> [Exercise description]: Without any pictures, the records below should be reproduced exactly.

> [Dataset content]:
# # # # # # #

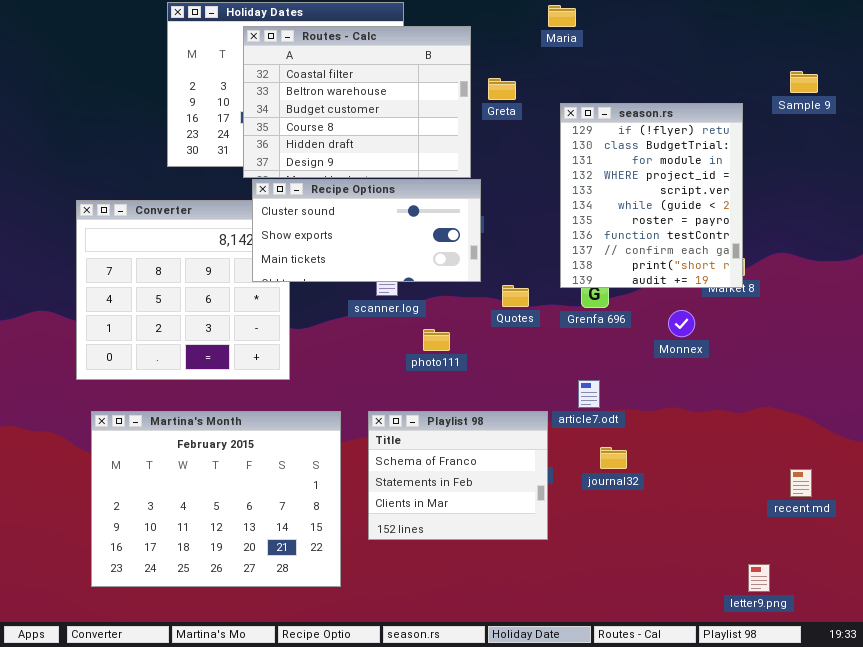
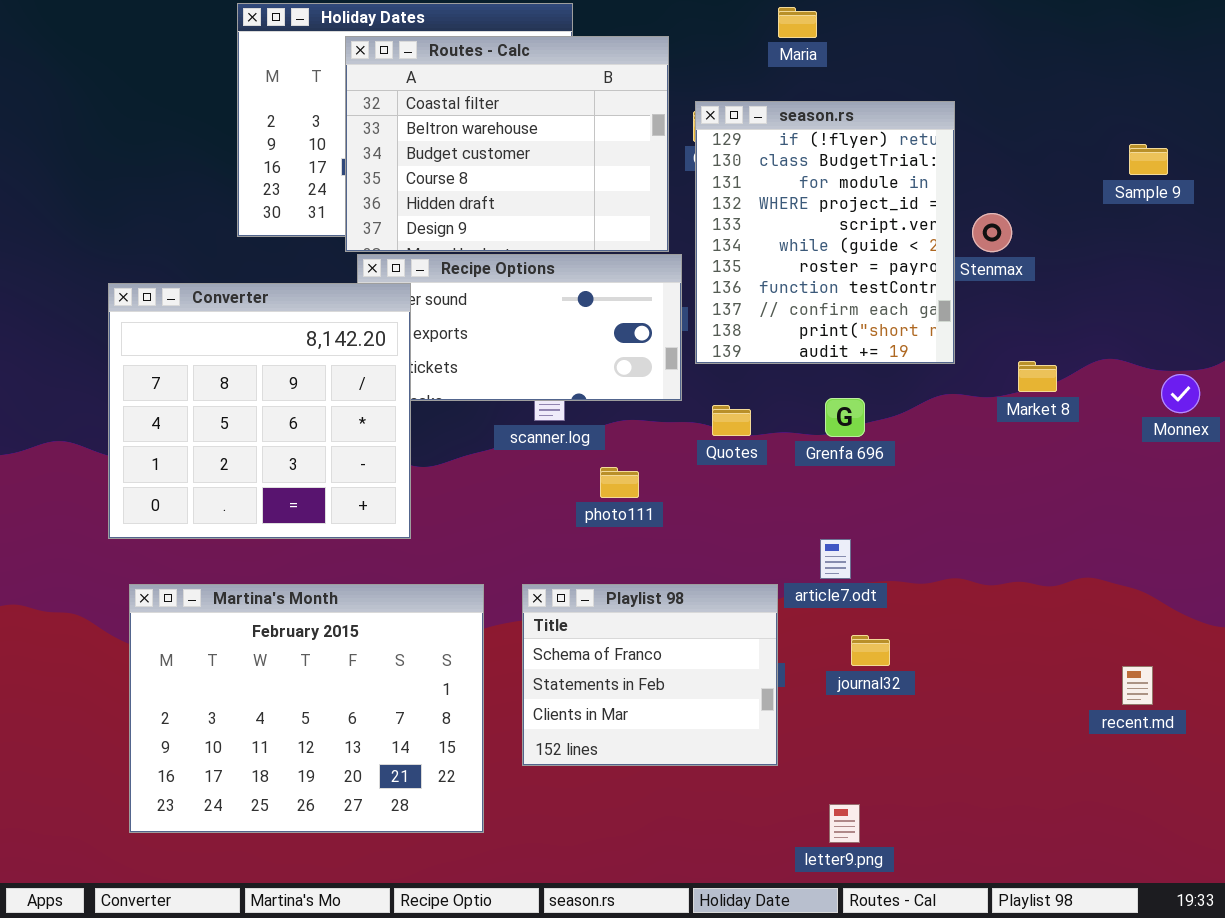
Sample 9: [790,71,818,93] -> [1129,144,1168,175], moved
season.rs: [560,103,743,288] -> [695,101,955,364], moved
Converter: [76,200,290,380] -> [108,283,411,539], raised
Monnex: [668,310,695,337] -> [1161,374,1200,413], moved
letter9.png: [748,564,770,592] -> [829,804,860,843], moved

# # # # # # #

> [Written solution]:
Sample 9: [790,71,818,93] -> [1129,144,1168,175], moved
season.rs: [560,103,743,288] -> [695,101,955,364], moved
Converter: [76,200,290,380] -> [108,283,411,539], raised
Monnex: [668,310,695,337] -> [1161,374,1200,413], moved
letter9.png: [748,564,770,592] -> [829,804,860,843], moved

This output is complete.